### Exercise inputs
——
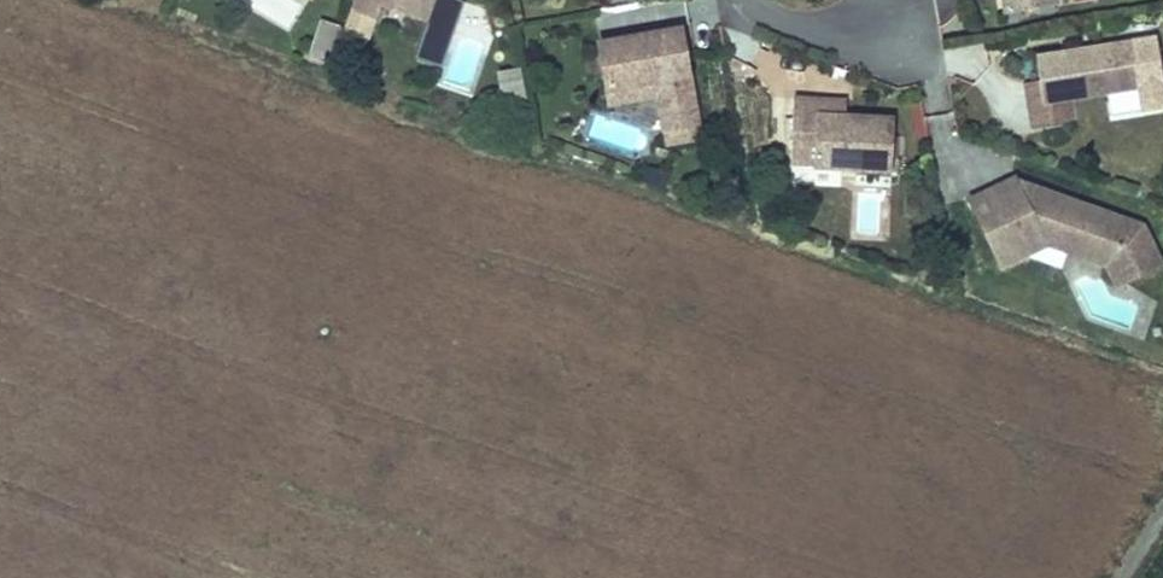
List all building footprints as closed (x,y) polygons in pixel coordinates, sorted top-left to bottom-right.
[(290,29),(304,3),(297,0),(237,0),(290,29)] [(429,11),(433,0),(396,0),(429,11)] [(965,12),(963,0),(938,0),(941,17),(965,12)] [(1054,2),(1054,0),(1001,0),(1003,12),(1054,2)] [(322,17),(317,30),(335,34),(338,23),(322,17)] [(686,132),(685,117),(687,117),(672,25),(593,37),(599,80),(649,75),(651,89),(655,122),(657,122),(658,135),(686,132)] [(329,53),(335,34),(317,30),(312,47),(329,53)] [(1130,35),(1094,41),(1095,47),(1081,48),(1080,43),(1034,50),(1038,76),(1042,97),(1069,92),(1138,81),(1130,35)] [(983,45),(946,54),(951,78),(989,69),(983,45)] [(501,101),(524,98),(521,71),(498,74),(501,101)] [(599,80),(601,95),(651,89),(649,75),(599,80)] [(1030,123),(1073,115),(1069,92),(1042,97),(1038,76),(1023,77),(1030,123)] [(788,137),(812,138),(811,165),(889,167),(890,113),(841,112),(814,112),(815,95),(789,94),(788,137)] [(814,112),(841,112),(841,97),(815,95),(814,112)] [(788,164),(811,165),(812,138),(788,137),(788,164)] [(1046,229),(1111,251),(1123,275),(1160,258),(1139,218),(1009,173),(967,195),(995,254),(1046,229)] [(1115,279),(1123,275),(1111,251),(1046,229),(995,254),(999,262),(1045,240),(1104,259),(1115,279)]
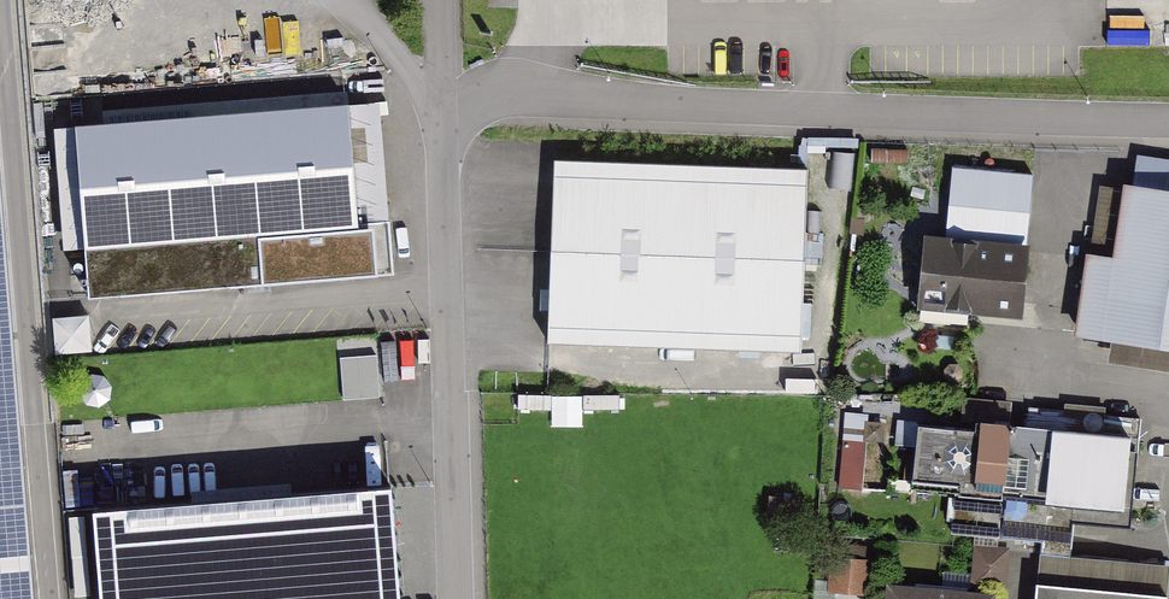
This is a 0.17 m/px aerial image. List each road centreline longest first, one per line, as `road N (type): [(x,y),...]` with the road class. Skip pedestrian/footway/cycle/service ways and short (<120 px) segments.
road 1 (residential): [(1168,121),(589,101),(519,84),(476,95),(441,123)]
road 2 (residential): [(454,598),(441,123)]

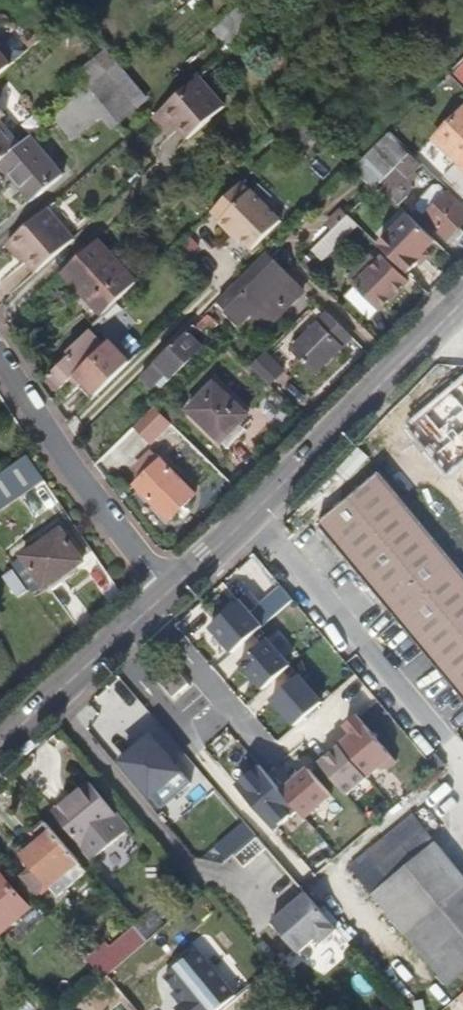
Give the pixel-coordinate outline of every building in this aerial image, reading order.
[(260,27),(242,7),(216,32),(233,51),(260,27)] [(50,27),(32,41),(37,47),(54,32),(50,27)] [(75,102),(117,66),(106,53),(63,89),(75,102)] [(0,55),(0,77),(11,68),(0,55)] [(147,101),(117,66),(75,102),(65,110),(83,133),(109,111),(120,124),(147,101)] [(203,84),(166,116),(189,141),(226,109),(203,84)] [(1,122),(6,117),(0,111),(0,166),(1,165),(22,147),(1,122)] [(436,140),(459,163),(443,179),(462,198),(462,113),(436,140)] [(401,128),(392,137),(403,147),(411,137),(401,128)] [(297,136),(307,146),(314,139),(304,129),(297,136)] [(380,186),(411,156),(389,136),(355,170),(375,191),(380,186)] [(64,177),(31,139),(22,147),(1,165),(34,203),(64,177)] [(238,168),(240,167),(223,148),(222,151),(220,155),(219,157),(220,160),(221,162),(222,164),(223,165),(226,167),(228,168),(231,169),(235,169),(238,168)] [(416,173),(423,166),(411,155),(411,156),(380,186),(402,206),(416,191),(414,188),(415,184),(421,177),(416,173)] [(256,251),(285,222),(256,192),(254,194),(243,184),(214,213),(224,223),(222,225),(234,237),(238,233),(244,240),(256,251)] [(451,241),(462,228),(462,208),(441,187),(419,210),(451,241)] [(404,209),(374,239),(408,273),(420,260),(418,258),(426,250),(436,240),(404,209)] [(333,233),(349,218),(341,210),(326,225),(333,233)] [(38,276),(75,243),(48,212),(10,244),(25,262),(38,276)] [(324,260),(350,233),(356,230),(360,226),(350,216),(349,218),(333,233),(315,251),(324,260)] [(244,240),(238,233),(234,237),(241,243),(244,240)] [(190,236),(175,250),(187,261),(201,247),(190,236)] [(25,262),(10,244),(6,247),(21,265),(25,262)] [(105,319),(138,287),(98,244),(65,274),(105,319)] [(418,258),(420,260),(422,262),(430,254),(426,250),(418,258)] [(239,326),(288,277),(267,256),(218,305),(239,326)] [(358,286),(380,264),(373,256),(350,278),(358,286)] [(348,296),(372,319),(404,286),(381,263),(380,264),(358,286),(348,296)] [(266,333),(298,301),(284,287),(291,280),(288,277),(239,326),(240,328),(251,318),(266,333)] [(298,301),(305,294),(291,280),(284,287),(298,301)] [(217,323),(208,314),(203,319),(212,328),(217,323)] [(338,347),(342,343),(346,346),(352,340),(327,316),(295,349),(318,372),(342,350),(338,347)] [(203,319),(188,335),(194,341),(198,336),(204,341),(214,331),(212,328),(203,319)] [(96,399),(129,366),(109,346),(105,350),(89,334),(53,370),(59,375),(50,382),(63,394),(72,384),(80,391),(85,387),(96,399)] [(171,382),(203,350),(194,341),(188,335),(139,382),(151,393),(166,378),(171,382)] [(287,374),(268,356),(255,370),(273,387),(287,374)] [(189,411),(223,443),(249,415),(216,383),(189,411)] [(152,444),(173,424),(156,408),(136,428),(152,444)] [(139,477),(152,463),(140,451),(126,464),(139,477)] [(43,481),(27,457),(0,475),(0,513),(43,481)] [(196,494),(159,457),(152,463),(139,477),(133,483),(171,520),(196,494)] [(382,473),(320,525),(462,697),(462,571),(382,473)] [(35,597),(83,563),(60,531),(13,565),(35,597)] [(234,652),(271,619),(246,593),(210,625),(234,652)] [(296,725),(326,698),(269,635),(239,661),(296,725)] [(177,703),(195,687),(179,669),(161,684),(177,703)] [(385,775),(398,763),(359,717),(347,727),(354,736),(347,741),(346,739),(340,744),(343,748),(370,779),(381,770),(385,775)] [(181,775),(153,739),(123,763),(151,798),(181,775)] [(350,796),(370,779),(343,748),(323,765),(350,796)] [(264,759),(237,783),(278,828),(300,809),(308,818),(336,793),(297,750),(274,770),(264,759)] [(108,848),(130,830),(89,781),(53,811),(81,845),(95,833),(108,848)] [(373,895),(448,987),(462,975),(462,876),(414,817),(368,854),(390,881),(373,895)] [(228,859),(257,834),(246,820),(216,846),(228,859)] [(80,862),(50,827),(22,852),(38,870),(31,876),(46,892),(80,862)] [(269,850),(259,839),(237,859),(248,870),(269,850)] [(1,874),(0,875),(0,935),(31,908),(1,874)] [(333,924),(304,891),(271,920),(296,949),(311,936),(315,940),(333,924)] [(174,898),(139,929),(150,941),(184,910),(174,898)] [(106,979),(148,942),(135,928),(111,949),(108,945),(90,961),(106,979)] [(165,973),(185,997),(176,1004),(181,1009),(217,1009),(237,994),(199,946),(165,973)]
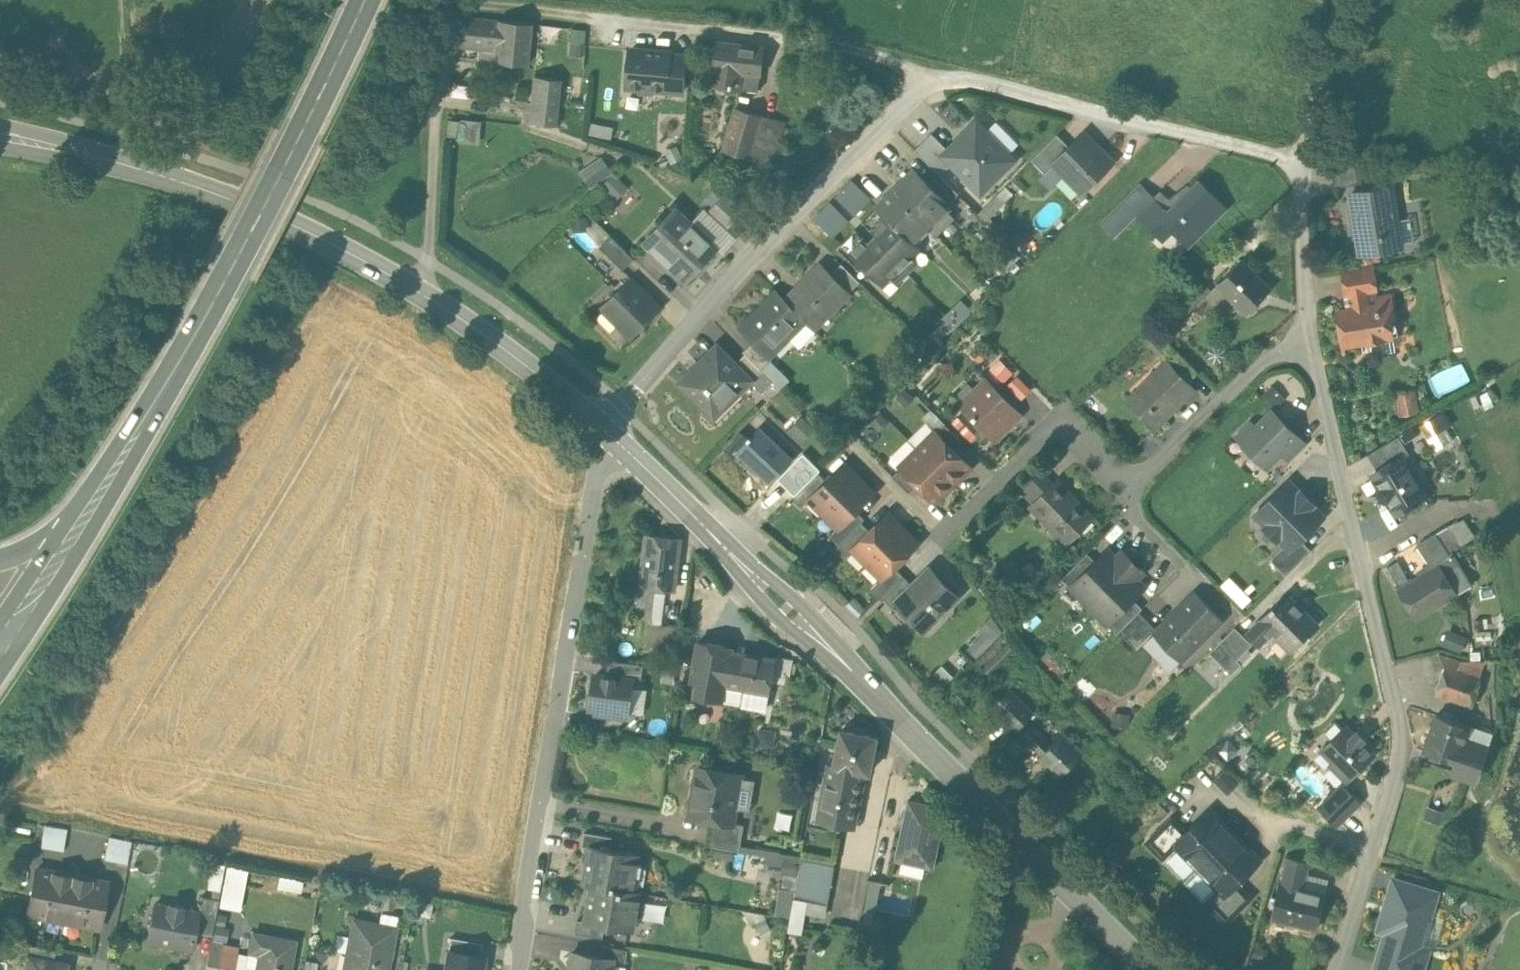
——
### Instructions for the task
Of all the entries above, how many lines contain the string "road"? Answer with the number only.

### Result of this task
3